• **Prompt**: Look below for the line containing "U4 pin VDD: PROG -> VRAW"; from there through the line containing "R6: 2.4k (N2, N7) -> 2.4k (N7, N10)", both lines included, please set down each line exactly and nothing else.

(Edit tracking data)
_ _ _ _ _

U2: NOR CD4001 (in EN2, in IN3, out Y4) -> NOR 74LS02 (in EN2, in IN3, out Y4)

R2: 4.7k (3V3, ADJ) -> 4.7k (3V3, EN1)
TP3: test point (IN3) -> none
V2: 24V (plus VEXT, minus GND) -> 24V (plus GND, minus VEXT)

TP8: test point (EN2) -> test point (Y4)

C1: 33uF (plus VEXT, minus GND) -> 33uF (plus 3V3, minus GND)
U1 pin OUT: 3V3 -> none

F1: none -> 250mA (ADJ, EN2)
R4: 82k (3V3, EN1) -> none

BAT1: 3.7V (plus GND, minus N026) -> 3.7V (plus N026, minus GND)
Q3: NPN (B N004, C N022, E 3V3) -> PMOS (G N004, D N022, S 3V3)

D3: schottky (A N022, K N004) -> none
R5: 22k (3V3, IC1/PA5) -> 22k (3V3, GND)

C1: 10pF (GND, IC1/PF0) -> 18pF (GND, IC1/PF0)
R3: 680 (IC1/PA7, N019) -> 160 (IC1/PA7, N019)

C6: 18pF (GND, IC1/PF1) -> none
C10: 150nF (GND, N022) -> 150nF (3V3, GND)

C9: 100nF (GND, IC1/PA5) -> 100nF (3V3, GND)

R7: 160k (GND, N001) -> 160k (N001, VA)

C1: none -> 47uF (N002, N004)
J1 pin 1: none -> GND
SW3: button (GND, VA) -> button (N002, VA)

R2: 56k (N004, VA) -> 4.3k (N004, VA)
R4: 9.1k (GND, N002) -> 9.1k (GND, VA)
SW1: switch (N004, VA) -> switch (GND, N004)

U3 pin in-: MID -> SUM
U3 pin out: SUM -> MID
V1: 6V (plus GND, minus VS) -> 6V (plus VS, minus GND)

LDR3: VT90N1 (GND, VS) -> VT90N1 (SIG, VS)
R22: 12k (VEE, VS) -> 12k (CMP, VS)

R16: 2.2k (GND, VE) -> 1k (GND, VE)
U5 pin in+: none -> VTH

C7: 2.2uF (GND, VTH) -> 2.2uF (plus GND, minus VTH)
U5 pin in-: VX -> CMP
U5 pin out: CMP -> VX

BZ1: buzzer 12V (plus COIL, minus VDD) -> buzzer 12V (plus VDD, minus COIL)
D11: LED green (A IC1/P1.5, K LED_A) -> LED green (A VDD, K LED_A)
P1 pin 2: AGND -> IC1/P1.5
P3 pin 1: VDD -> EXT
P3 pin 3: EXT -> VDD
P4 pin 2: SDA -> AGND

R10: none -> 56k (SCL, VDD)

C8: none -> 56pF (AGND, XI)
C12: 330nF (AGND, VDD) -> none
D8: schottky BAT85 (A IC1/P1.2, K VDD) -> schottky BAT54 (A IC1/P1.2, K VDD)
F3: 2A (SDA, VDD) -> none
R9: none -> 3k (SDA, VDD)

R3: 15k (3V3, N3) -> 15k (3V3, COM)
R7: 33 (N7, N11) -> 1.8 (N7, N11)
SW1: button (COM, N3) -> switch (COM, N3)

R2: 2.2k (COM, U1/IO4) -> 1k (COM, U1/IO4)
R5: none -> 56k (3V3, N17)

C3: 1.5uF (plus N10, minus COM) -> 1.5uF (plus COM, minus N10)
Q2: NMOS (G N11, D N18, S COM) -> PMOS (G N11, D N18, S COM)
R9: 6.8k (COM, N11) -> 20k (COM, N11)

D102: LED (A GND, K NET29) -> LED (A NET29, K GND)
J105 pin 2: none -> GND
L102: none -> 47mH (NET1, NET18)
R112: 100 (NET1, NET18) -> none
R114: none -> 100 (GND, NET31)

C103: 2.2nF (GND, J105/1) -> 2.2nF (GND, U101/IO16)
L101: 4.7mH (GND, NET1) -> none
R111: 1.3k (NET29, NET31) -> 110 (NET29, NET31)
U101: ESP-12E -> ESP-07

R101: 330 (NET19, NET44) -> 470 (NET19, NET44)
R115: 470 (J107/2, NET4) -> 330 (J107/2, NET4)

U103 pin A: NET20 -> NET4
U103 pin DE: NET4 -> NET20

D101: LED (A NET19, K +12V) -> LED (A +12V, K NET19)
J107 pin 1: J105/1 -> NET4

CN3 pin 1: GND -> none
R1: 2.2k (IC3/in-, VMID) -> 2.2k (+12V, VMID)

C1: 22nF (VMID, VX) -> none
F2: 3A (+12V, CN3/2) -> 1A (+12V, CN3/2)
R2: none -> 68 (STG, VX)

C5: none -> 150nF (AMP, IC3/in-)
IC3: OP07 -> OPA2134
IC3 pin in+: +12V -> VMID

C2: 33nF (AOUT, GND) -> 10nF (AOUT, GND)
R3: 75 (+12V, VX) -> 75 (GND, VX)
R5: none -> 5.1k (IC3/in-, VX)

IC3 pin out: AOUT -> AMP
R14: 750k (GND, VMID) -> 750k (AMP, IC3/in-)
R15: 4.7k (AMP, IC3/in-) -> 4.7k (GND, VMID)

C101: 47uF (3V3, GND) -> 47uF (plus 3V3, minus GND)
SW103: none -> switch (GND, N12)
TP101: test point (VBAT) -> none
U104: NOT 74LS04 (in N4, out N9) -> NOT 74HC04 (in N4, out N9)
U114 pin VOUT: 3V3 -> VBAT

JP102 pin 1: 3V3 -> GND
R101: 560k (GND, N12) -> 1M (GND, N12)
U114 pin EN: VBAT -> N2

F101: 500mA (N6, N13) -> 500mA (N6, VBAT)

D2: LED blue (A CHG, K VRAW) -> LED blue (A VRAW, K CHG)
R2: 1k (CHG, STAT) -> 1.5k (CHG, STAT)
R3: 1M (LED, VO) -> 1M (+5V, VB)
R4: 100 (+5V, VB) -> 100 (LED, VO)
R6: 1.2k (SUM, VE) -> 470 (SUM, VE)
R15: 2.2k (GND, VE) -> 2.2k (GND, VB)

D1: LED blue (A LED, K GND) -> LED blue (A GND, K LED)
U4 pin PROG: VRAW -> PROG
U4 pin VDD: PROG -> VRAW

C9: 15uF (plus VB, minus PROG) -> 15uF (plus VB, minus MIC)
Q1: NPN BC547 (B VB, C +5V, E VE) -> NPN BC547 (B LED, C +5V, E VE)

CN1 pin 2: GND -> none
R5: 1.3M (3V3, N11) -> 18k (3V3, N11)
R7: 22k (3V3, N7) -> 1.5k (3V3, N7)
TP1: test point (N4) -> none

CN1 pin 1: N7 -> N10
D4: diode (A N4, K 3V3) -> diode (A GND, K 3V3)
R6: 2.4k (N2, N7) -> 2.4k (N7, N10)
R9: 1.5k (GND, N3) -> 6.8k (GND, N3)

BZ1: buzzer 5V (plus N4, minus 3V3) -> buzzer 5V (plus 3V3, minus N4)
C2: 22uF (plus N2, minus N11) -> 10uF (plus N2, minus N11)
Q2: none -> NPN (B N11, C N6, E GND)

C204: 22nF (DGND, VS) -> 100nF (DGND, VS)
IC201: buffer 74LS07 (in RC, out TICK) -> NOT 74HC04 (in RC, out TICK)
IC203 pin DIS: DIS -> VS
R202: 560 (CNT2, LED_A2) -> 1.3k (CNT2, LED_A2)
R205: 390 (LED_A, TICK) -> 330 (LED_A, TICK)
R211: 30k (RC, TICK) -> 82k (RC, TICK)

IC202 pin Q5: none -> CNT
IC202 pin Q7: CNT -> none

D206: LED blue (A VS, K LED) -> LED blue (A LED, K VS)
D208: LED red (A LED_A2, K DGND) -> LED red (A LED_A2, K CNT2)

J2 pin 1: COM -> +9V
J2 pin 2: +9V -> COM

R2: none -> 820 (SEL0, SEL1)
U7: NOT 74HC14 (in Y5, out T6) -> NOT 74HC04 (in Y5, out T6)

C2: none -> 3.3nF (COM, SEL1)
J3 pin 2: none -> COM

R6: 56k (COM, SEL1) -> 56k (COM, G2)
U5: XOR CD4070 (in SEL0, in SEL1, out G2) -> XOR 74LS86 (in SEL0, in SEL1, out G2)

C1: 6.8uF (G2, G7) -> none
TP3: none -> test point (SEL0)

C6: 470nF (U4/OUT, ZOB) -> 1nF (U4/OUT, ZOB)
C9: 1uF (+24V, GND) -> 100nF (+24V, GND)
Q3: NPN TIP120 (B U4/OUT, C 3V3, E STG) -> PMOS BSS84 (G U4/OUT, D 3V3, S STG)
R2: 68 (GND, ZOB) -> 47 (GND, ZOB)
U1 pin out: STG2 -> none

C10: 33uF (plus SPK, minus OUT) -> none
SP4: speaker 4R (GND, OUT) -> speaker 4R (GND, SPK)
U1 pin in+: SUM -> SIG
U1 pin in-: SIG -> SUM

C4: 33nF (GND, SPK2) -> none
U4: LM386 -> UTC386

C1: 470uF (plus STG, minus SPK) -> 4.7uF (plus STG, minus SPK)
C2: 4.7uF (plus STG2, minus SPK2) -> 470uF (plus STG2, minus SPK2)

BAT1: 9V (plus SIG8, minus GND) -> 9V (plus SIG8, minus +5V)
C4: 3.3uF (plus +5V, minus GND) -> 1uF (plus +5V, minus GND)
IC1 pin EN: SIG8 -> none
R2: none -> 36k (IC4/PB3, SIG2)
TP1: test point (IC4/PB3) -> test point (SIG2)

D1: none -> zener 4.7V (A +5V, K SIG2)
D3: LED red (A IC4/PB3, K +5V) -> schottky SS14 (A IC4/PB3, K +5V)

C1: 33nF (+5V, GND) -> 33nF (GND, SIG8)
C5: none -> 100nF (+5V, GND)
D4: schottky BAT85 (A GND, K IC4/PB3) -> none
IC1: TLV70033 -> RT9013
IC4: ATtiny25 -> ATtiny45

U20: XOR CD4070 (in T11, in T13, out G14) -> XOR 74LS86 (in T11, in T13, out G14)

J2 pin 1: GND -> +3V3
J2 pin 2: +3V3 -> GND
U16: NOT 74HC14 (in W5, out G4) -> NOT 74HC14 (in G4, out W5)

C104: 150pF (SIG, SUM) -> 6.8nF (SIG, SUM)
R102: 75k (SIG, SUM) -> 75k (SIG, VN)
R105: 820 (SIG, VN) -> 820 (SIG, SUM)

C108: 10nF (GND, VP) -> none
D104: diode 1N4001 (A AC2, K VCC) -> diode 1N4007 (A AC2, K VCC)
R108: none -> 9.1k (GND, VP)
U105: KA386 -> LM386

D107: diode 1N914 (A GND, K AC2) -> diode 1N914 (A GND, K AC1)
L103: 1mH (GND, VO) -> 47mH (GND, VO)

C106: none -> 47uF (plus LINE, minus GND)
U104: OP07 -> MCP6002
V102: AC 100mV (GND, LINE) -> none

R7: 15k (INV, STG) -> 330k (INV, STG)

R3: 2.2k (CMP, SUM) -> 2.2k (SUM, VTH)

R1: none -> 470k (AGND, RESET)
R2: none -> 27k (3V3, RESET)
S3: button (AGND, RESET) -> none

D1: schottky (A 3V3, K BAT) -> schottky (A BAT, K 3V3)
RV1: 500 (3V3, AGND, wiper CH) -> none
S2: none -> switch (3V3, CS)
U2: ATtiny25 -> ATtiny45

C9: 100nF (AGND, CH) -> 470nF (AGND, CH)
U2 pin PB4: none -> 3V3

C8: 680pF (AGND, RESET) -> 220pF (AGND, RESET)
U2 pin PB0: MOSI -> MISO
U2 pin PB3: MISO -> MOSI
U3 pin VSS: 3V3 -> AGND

_ _ _ _ _

• **Final answer**:
U4 pin VDD: PROG -> VRAW

C9: 15uF (plus VB, minus PROG) -> 15uF (plus VB, minus MIC)
Q1: NPN BC547 (B VB, C +5V, E VE) -> NPN BC547 (B LED, C +5V, E VE)

CN1 pin 2: GND -> none
R5: 1.3M (3V3, N11) -> 18k (3V3, N11)
R7: 22k (3V3, N7) -> 1.5k (3V3, N7)
TP1: test point (N4) -> none

CN1 pin 1: N7 -> N10
D4: diode (A N4, K 3V3) -> diode (A GND, K 3V3)
R6: 2.4k (N2, N7) -> 2.4k (N7, N10)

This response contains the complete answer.